*WORK TO COMPLETE:*
How many lines in the records below contain the word "farther"? Reply with the number alone.

[Excerpts from a dataset]
+===+
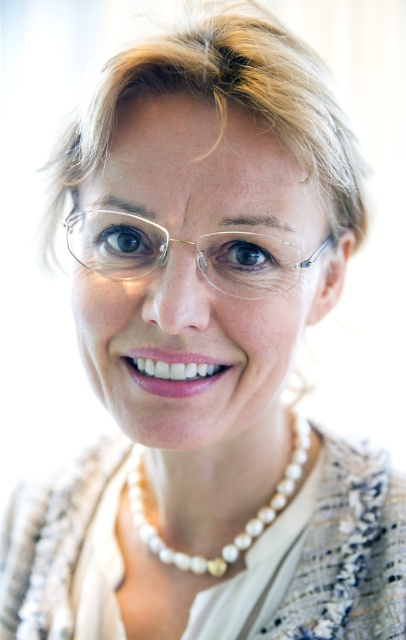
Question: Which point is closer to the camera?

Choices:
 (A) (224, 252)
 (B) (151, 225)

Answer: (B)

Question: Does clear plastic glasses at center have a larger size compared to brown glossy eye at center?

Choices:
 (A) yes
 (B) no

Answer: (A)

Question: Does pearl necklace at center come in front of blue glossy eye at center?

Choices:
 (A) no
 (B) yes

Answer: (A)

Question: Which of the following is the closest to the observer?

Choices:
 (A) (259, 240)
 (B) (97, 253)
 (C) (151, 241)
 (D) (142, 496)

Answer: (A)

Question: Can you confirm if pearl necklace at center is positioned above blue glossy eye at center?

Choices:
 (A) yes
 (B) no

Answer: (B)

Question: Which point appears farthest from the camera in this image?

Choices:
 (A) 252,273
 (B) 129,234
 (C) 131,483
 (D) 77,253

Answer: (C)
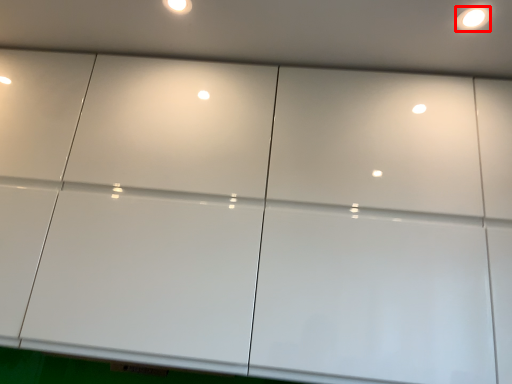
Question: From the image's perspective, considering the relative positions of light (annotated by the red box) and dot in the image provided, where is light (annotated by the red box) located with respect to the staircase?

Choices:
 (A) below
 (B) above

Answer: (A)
+===+
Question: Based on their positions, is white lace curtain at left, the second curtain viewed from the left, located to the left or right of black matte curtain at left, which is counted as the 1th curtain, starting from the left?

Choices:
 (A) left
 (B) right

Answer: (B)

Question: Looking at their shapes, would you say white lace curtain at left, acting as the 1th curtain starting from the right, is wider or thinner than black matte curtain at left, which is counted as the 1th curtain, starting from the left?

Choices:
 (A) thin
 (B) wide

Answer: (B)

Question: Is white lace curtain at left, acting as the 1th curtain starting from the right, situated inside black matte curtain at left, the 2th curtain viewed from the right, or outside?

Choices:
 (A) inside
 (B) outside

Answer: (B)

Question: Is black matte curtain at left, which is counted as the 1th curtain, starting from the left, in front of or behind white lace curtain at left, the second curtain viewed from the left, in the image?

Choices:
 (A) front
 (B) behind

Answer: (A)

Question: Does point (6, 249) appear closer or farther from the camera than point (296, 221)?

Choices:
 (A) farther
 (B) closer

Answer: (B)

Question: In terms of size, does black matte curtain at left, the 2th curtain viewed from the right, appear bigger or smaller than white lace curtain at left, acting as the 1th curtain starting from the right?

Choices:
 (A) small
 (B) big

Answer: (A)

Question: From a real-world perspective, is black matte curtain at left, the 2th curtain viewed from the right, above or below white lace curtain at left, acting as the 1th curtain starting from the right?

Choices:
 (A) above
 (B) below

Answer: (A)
+===+
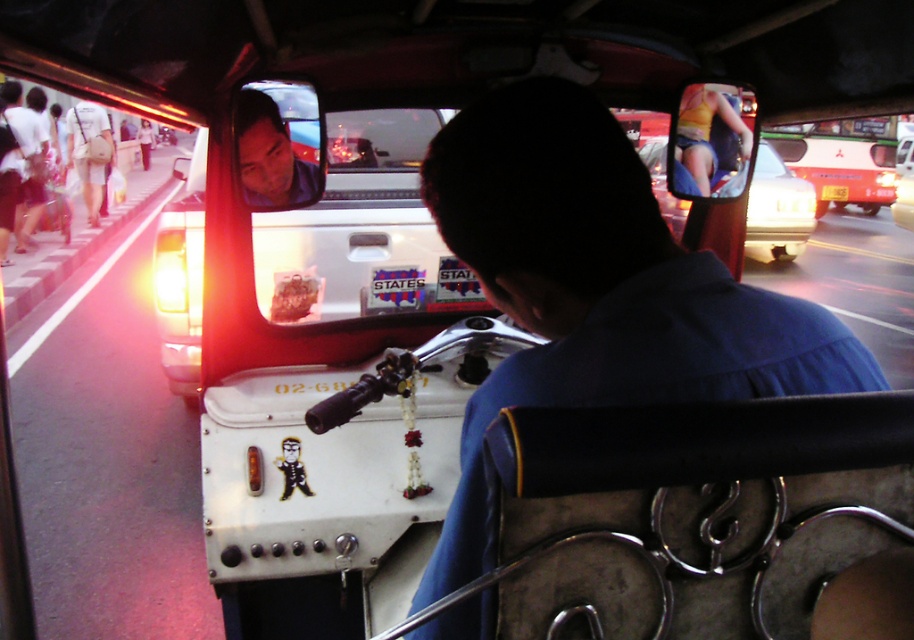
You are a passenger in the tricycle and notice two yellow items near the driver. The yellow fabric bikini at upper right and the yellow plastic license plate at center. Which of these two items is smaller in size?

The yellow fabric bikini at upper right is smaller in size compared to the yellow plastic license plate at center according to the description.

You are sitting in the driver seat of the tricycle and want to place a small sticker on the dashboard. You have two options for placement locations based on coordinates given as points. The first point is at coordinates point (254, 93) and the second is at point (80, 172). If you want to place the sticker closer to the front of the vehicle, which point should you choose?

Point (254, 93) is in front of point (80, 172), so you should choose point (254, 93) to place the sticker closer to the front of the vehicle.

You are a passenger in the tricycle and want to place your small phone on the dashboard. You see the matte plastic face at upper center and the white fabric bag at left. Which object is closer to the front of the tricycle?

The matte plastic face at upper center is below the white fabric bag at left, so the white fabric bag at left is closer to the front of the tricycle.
+===+
*SOLUTION TO THIS TASK:*
2